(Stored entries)
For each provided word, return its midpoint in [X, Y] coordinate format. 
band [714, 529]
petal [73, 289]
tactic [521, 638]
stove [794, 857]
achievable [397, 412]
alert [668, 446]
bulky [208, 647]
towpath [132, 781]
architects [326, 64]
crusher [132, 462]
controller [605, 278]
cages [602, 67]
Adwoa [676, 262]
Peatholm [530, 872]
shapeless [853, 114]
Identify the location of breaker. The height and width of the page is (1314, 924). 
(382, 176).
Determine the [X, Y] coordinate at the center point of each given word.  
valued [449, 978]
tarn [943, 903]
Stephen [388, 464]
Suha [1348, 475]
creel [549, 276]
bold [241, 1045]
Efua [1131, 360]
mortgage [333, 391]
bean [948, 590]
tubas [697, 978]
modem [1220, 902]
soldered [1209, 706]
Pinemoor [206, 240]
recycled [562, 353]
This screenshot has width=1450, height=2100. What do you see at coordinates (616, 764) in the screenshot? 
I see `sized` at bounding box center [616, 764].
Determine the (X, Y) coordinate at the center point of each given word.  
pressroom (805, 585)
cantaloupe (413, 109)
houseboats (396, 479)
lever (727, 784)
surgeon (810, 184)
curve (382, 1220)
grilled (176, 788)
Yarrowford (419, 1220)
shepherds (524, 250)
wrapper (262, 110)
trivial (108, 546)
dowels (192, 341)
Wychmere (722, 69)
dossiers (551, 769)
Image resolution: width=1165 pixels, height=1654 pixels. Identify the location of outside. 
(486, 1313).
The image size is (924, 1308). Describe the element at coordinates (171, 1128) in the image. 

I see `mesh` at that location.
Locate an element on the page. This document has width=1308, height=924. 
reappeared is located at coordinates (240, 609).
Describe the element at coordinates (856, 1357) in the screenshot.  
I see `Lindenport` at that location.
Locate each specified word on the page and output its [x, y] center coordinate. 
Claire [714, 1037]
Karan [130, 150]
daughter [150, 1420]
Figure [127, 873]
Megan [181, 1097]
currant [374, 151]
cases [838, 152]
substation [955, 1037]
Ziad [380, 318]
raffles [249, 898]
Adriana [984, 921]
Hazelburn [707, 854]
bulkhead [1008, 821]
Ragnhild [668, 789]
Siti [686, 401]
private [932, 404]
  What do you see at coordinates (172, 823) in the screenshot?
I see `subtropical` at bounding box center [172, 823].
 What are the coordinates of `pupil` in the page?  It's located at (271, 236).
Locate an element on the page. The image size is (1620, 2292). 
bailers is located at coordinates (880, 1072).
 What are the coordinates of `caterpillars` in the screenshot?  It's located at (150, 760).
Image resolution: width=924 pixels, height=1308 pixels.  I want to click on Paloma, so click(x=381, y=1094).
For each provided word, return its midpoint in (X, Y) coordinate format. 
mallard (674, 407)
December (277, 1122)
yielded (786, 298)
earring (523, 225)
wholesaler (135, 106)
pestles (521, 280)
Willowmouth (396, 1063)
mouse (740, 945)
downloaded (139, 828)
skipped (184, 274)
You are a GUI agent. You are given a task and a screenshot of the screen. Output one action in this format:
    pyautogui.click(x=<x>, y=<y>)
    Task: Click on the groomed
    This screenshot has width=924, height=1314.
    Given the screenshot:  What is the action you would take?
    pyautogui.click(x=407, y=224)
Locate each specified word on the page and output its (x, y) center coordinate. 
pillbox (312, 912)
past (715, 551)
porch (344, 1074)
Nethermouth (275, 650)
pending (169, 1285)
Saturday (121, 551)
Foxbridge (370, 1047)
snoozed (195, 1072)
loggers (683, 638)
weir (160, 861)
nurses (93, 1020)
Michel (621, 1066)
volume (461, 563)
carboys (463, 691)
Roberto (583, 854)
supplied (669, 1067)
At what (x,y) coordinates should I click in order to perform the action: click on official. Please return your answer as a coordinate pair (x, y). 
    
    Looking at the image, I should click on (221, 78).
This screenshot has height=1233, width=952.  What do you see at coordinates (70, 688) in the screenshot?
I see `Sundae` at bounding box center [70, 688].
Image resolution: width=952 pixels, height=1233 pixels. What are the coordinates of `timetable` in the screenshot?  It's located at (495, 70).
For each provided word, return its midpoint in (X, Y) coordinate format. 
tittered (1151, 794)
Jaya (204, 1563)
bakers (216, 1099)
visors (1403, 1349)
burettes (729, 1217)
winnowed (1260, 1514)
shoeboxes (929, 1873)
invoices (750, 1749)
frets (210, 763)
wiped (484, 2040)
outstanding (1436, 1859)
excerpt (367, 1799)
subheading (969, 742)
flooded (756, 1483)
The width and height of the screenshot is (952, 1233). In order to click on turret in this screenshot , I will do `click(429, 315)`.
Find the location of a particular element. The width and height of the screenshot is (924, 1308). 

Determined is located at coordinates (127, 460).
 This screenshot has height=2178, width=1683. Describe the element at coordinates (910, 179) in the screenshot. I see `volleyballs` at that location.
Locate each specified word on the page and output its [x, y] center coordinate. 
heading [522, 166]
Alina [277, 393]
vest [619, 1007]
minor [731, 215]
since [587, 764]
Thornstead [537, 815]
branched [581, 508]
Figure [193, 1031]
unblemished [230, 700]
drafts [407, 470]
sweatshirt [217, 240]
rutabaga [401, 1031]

### What needs to be done
Please copy every one of the entries above word for word, leaving each line unchanged.

### Worked solution
For each provided word, return its midpoint in [X, Y] coordinate format. 
band [714, 529]
petal [73, 289]
tactic [521, 638]
stove [794, 857]
achievable [397, 412]
alert [668, 446]
bulky [208, 647]
towpath [132, 781]
architects [326, 64]
crusher [132, 462]
controller [605, 278]
cages [602, 67]
Adwoa [676, 262]
Peatholm [530, 872]
shapeless [853, 114]
Identify the location of breaker. The height and width of the page is (1314, 924). 
(382, 176).
Determine the [X, Y] coordinate at the center point of each given word.  
valued [449, 978]
tarn [943, 903]
Stephen [388, 464]
Suha [1348, 475]
creel [549, 276]
bold [241, 1045]
Efua [1131, 360]
mortgage [333, 391]
bean [948, 590]
tubas [697, 978]
modem [1220, 902]
soldered [1209, 706]
Pinemoor [206, 240]
recycled [562, 353]
This screenshot has width=1450, height=2100. What do you see at coordinates (616, 764) in the screenshot? 
I see `sized` at bounding box center [616, 764].
Determine the (X, Y) coordinate at the center point of each given word.  
pressroom (805, 585)
cantaloupe (413, 109)
houseboats (396, 479)
lever (727, 784)
surgeon (810, 184)
curve (382, 1220)
grilled (176, 788)
Yarrowford (419, 1220)
shepherds (524, 250)
wrapper (262, 110)
trivial (108, 546)
dowels (192, 341)
Wychmere (722, 69)
dossiers (551, 769)
Image resolution: width=1165 pixels, height=1654 pixels. Identify the location of outside. 
(486, 1313).
The image size is (924, 1308). Describe the element at coordinates (171, 1128) in the image. 

I see `mesh` at that location.
Locate an element on the page. This document has width=1308, height=924. 
reappeared is located at coordinates (240, 609).
Describe the element at coordinates (856, 1357) in the screenshot.  
I see `Lindenport` at that location.
Locate each specified word on the page and output its [x, y] center coordinate. 
Claire [714, 1037]
Karan [130, 150]
daughter [150, 1420]
Figure [127, 873]
Megan [181, 1097]
currant [374, 151]
cases [838, 152]
substation [955, 1037]
Ziad [380, 318]
raffles [249, 898]
Adriana [984, 921]
Hazelburn [707, 854]
bulkhead [1008, 821]
Ragnhild [668, 789]
Siti [686, 401]
private [932, 404]
  What do you see at coordinates (172, 823) in the screenshot?
I see `subtropical` at bounding box center [172, 823].
 What are the coordinates of `pupil` in the page?  It's located at (271, 236).
Locate an element on the page. The image size is (1620, 2292). 
bailers is located at coordinates (880, 1072).
 What are the coordinates of `caterpillars` in the screenshot?  It's located at (150, 760).
Image resolution: width=924 pixels, height=1308 pixels.  I want to click on Paloma, so click(x=381, y=1094).
For each provided word, return its midpoint in (X, Y) coordinate format. 
mallard (674, 407)
December (277, 1122)
yielded (786, 298)
earring (523, 225)
wholesaler (135, 106)
pestles (521, 280)
Willowmouth (396, 1063)
mouse (740, 945)
downloaded (139, 828)
skipped (184, 274)
You are a GUI agent. You are given a task and a screenshot of the screen. Output one action in this format:
    pyautogui.click(x=<x>, y=<y>)
    Task: Click on the groomed
    This screenshot has width=924, height=1314.
    Given the screenshot:  What is the action you would take?
    pyautogui.click(x=407, y=224)
Locate each specified word on the page and output its (x, y) center coordinate. 
pillbox (312, 912)
past (715, 551)
porch (344, 1074)
Nethermouth (275, 650)
pending (169, 1285)
Saturday (121, 551)
Foxbridge (370, 1047)
snoozed (195, 1072)
loggers (683, 638)
weir (160, 861)
nurses (93, 1020)
Michel (621, 1066)
volume (461, 563)
carboys (463, 691)
Roberto (583, 854)
supplied (669, 1067)
At what (x,y) coordinates should I click in order to perform the action: click on official. Please return your answer as a coordinate pair (x, y). 
    
    Looking at the image, I should click on (221, 78).
This screenshot has height=1233, width=952.  What do you see at coordinates (70, 688) in the screenshot?
I see `Sundae` at bounding box center [70, 688].
Image resolution: width=952 pixels, height=1233 pixels. What are the coordinates of `timetable` in the screenshot?  It's located at (495, 70).
For each provided word, return its midpoint in (X, Y) coordinate format. 
tittered (1151, 794)
Jaya (204, 1563)
bakers (216, 1099)
visors (1403, 1349)
burettes (729, 1217)
winnowed (1260, 1514)
shoeboxes (929, 1873)
invoices (750, 1749)
frets (210, 763)
wiped (484, 2040)
outstanding (1436, 1859)
excerpt (367, 1799)
subheading (969, 742)
flooded (756, 1483)
The width and height of the screenshot is (952, 1233). In order to click on turret in this screenshot , I will do `click(429, 315)`.
Find the location of a particular element. The width and height of the screenshot is (924, 1308). 

Determined is located at coordinates (127, 460).
 This screenshot has height=2178, width=1683. Describe the element at coordinates (910, 179) in the screenshot. I see `volleyballs` at that location.
Locate each specified word on the page and output its [x, y] center coordinate. 
heading [522, 166]
Alina [277, 393]
vest [619, 1007]
minor [731, 215]
since [587, 764]
Thornstead [537, 815]
branched [581, 508]
Figure [193, 1031]
unblemished [230, 700]
drafts [407, 470]
sweatshirt [217, 240]
rutabaga [401, 1031]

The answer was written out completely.